The data
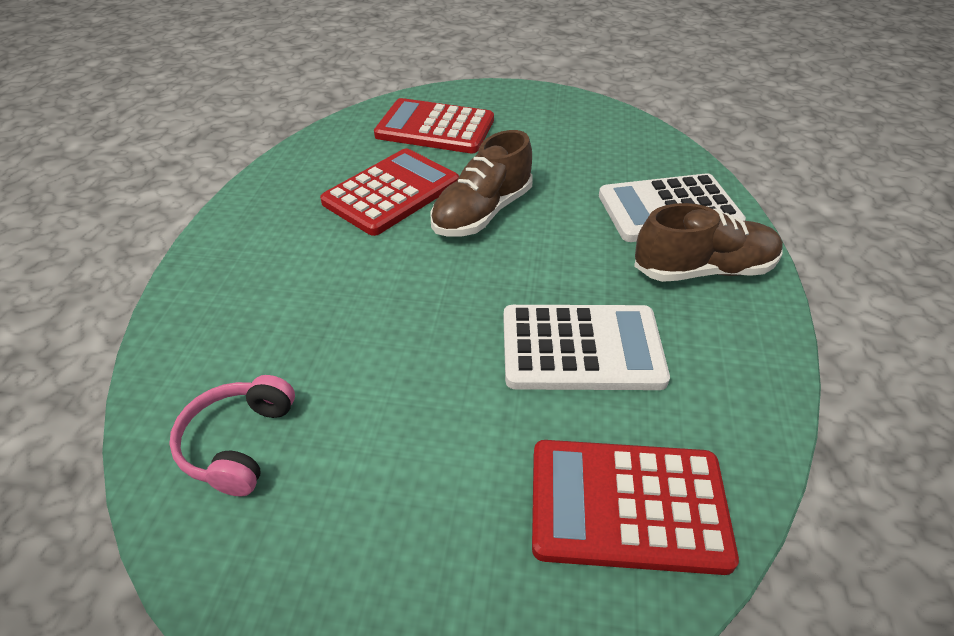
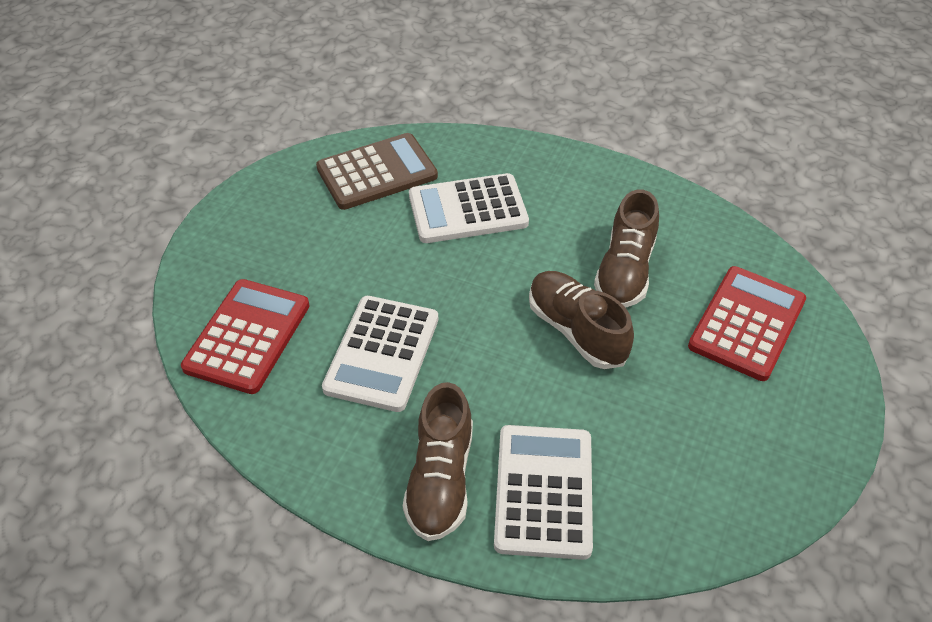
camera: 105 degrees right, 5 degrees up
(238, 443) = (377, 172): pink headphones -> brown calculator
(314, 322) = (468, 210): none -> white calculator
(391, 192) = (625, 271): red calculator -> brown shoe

==

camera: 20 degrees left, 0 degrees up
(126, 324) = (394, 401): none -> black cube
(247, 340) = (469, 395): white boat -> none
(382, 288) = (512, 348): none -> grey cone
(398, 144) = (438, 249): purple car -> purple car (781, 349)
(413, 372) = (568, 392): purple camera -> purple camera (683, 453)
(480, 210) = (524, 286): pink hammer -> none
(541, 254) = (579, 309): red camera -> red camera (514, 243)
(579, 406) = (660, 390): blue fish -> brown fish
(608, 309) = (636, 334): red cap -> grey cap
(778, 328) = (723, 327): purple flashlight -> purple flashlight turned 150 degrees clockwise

---

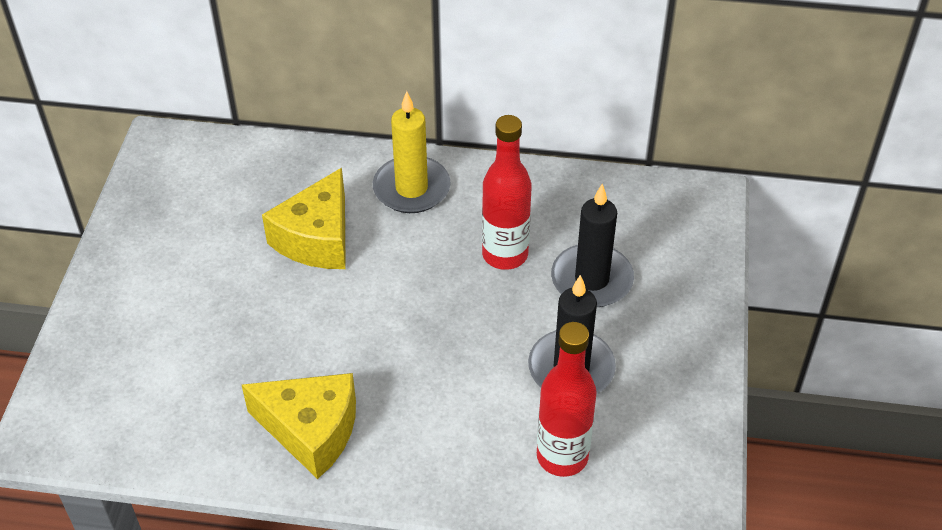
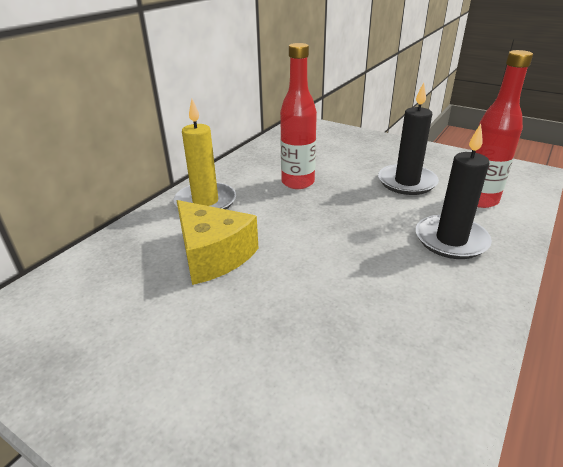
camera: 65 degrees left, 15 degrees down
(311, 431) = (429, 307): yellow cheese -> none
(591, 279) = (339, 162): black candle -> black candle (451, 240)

Task objective
Check each line of the records for the word "black" and extract those that contain it.

Solution to the exercise
(126, 324) = (394, 401): none -> black cube
(591, 279) = (339, 162): black candle -> black candle (451, 240)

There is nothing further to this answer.